--- Exercise inputs ---
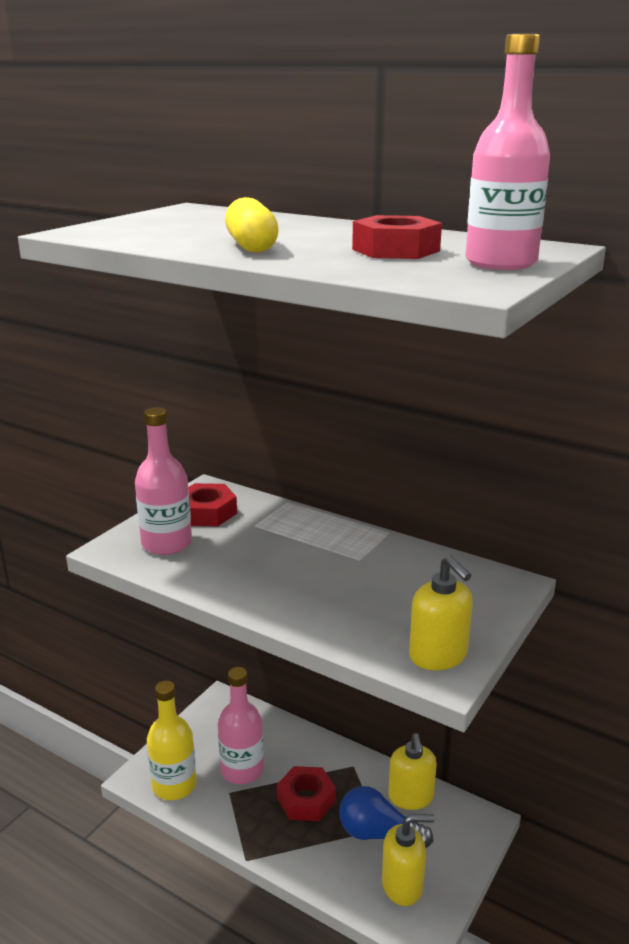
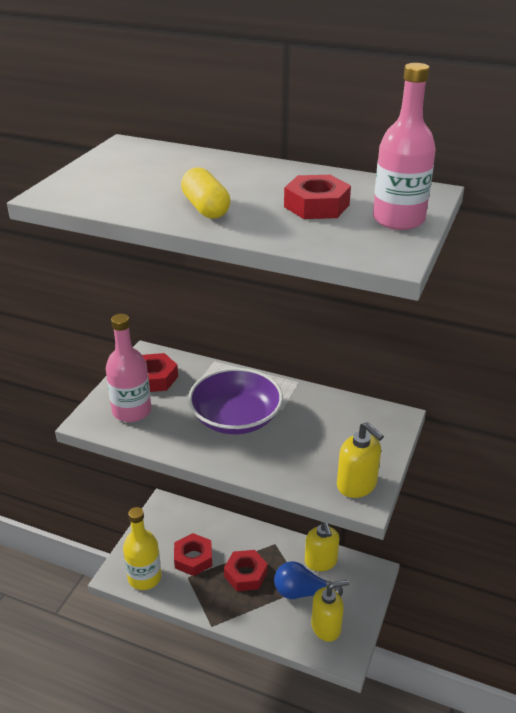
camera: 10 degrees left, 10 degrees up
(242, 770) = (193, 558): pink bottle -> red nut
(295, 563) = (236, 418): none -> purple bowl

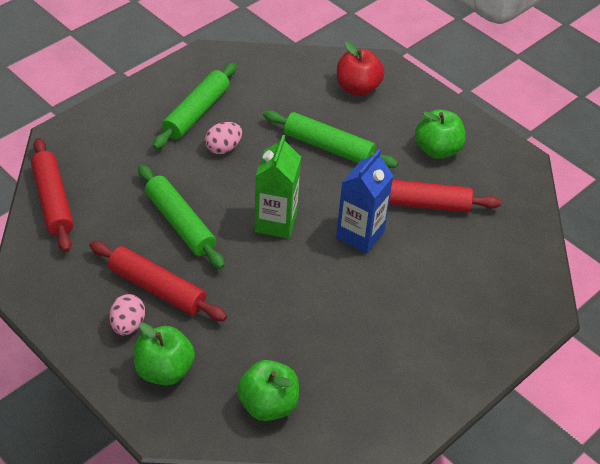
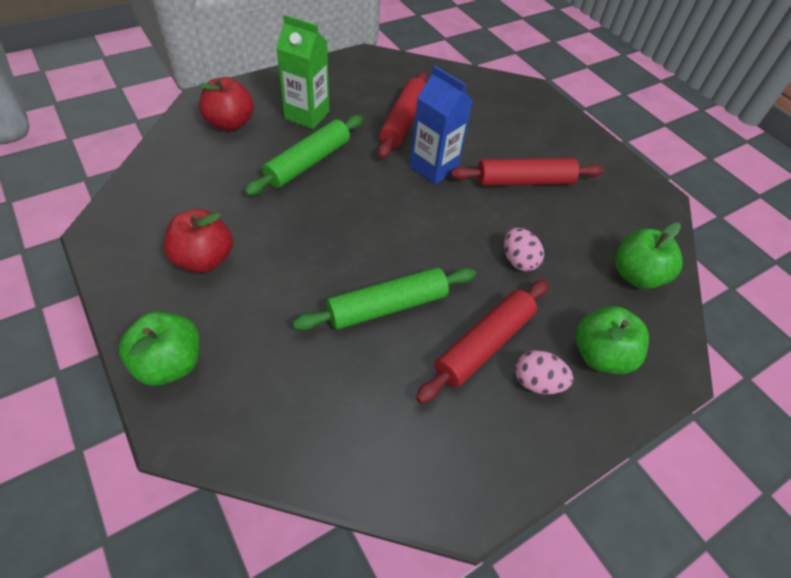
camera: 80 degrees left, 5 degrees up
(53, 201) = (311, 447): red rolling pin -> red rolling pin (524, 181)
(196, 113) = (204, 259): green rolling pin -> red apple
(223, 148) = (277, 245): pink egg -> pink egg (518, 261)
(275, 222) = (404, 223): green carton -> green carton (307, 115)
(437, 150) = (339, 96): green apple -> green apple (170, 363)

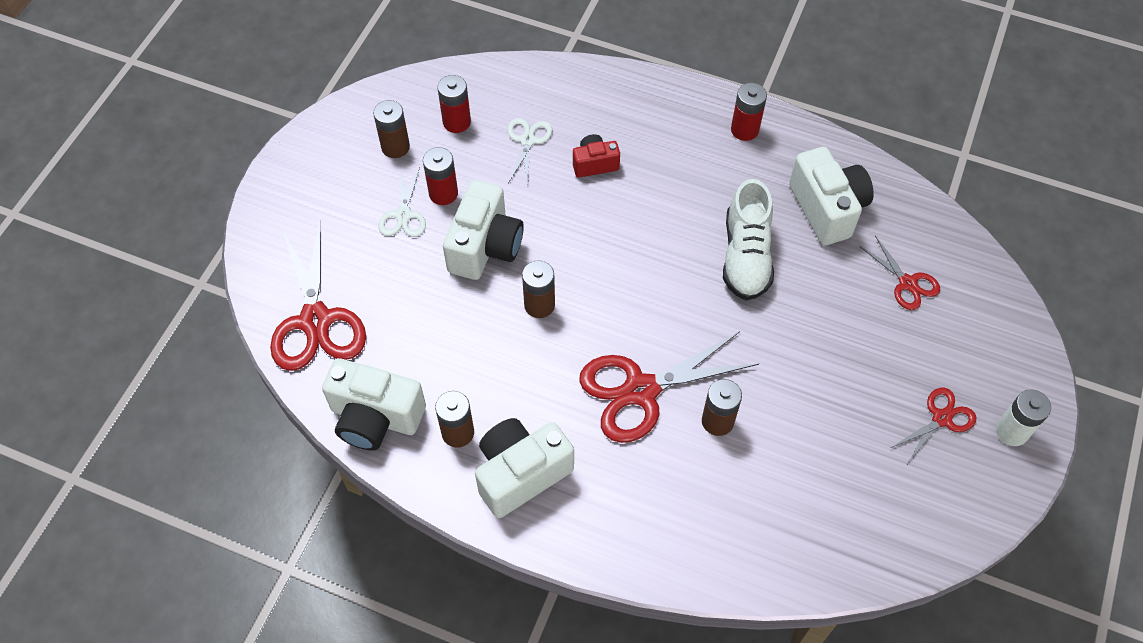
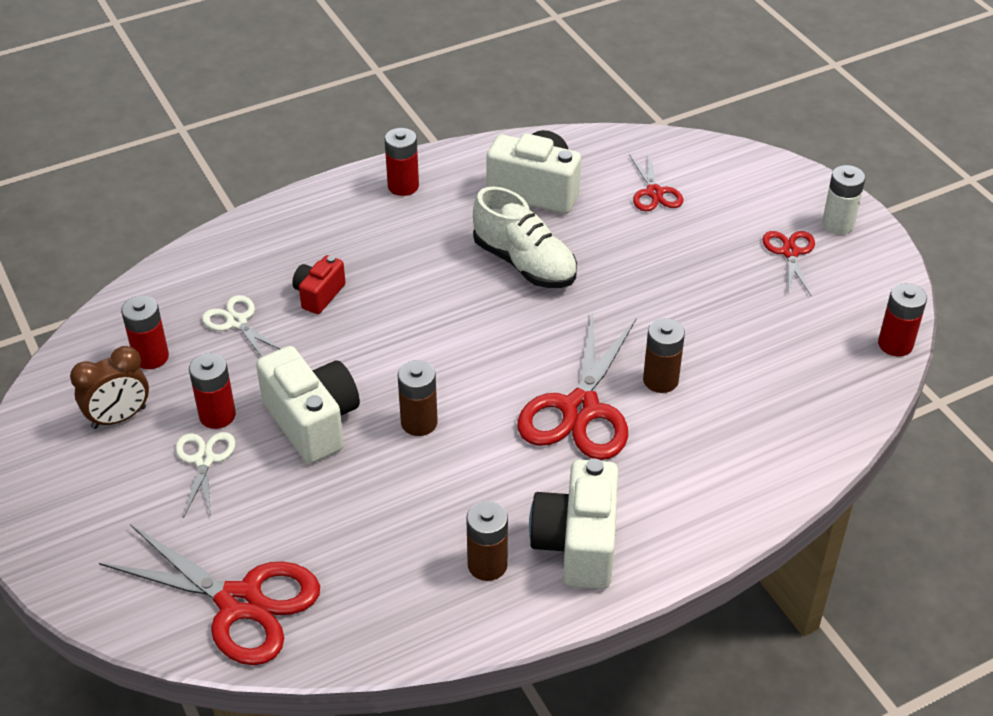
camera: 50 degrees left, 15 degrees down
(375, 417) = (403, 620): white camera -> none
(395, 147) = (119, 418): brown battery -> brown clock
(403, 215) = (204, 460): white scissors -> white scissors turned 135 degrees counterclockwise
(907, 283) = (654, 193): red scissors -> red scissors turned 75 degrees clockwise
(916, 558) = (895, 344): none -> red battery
---
◆ Activity ◆
Pictures are to be dropped, and every record is to be copied exactly.

◆ Your response ◆
camera: 10 degrees left, 10 degrees up
(242, 770) = (193, 558): pink bottle -> red nut
(295, 563) = (236, 418): none -> purple bowl

camera: 80 degrees left, 5 degrees up
(53, 201) = (311, 447): red rolling pin -> red rolling pin (524, 181)
(196, 113) = (204, 259): green rolling pin -> red apple
(223, 148) = (277, 245): pink egg -> pink egg (518, 261)
(275, 222) = (404, 223): green carton -> green carton (307, 115)
(437, 150) = (339, 96): green apple -> green apple (170, 363)

camera: 50 degrees left, 15 degrees down
(375, 417) = (403, 620): white camera -> none
(395, 147) = (119, 418): brown battery -> brown clock
(403, 215) = (204, 460): white scissors -> white scissors turned 135 degrees counterclockwise
(907, 283) = (654, 193): red scissors -> red scissors turned 75 degrees clockwise
(916, 558) = (895, 344): none -> red battery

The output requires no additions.